* _Problem to solve_: Word for word, copy all the data and drop the pictures.

* _Given information_:
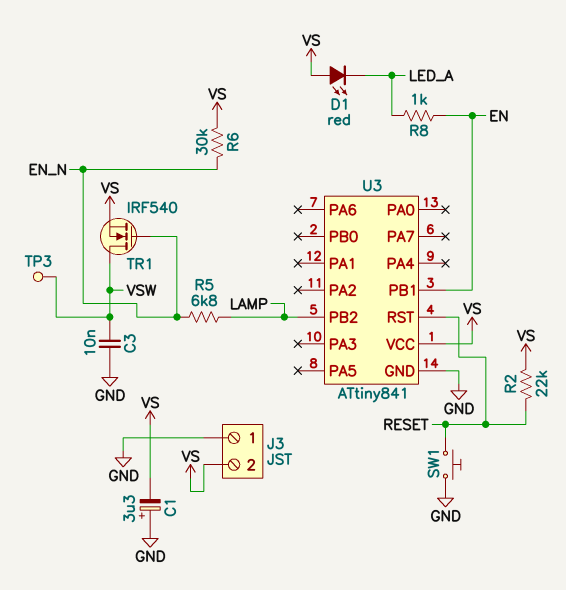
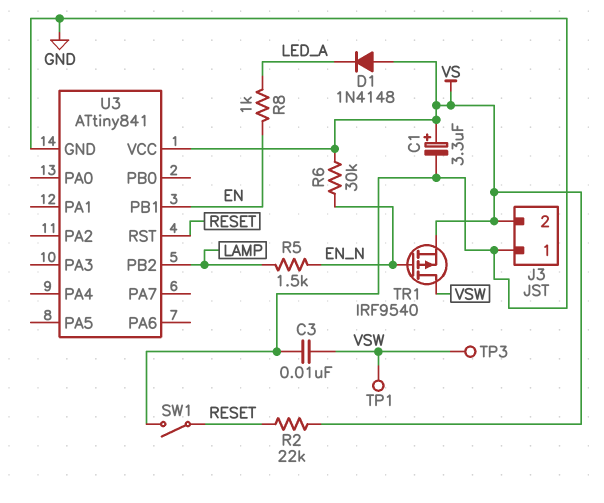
C1: 3.3uF (plus GND, minus VS) -> 3.3uF (plus VS, minus GND)
D1: LED red (A VS, K LED_A) -> diode 1N4148 (A VS, K LED_A)
R5: 6.8k (EN_N, LAMP) -> 1.5k (EN_N, LAMP)
SW1: button (GND, RESET) -> switch (GND, RESET)
TP1: none -> test point (VSW)
TR1: NMOS IRF540 (G EN_N, D VSW, S VS) -> PMOS IRF9540 (G EN_N, D VSW, S VS)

* _Exercise solution_:
C1: 3.3uF (plus GND, minus VS) -> 3.3uF (plus VS, minus GND)
D1: LED red (A VS, K LED_A) -> diode 1N4148 (A VS, K LED_A)
R5: 6.8k (EN_N, LAMP) -> 1.5k (EN_N, LAMP)
SW1: button (GND, RESET) -> switch (GND, RESET)
TP1: none -> test point (VSW)
TR1: NMOS IRF540 (G EN_N, D VSW, S VS) -> PMOS IRF9540 (G EN_N, D VSW, S VS)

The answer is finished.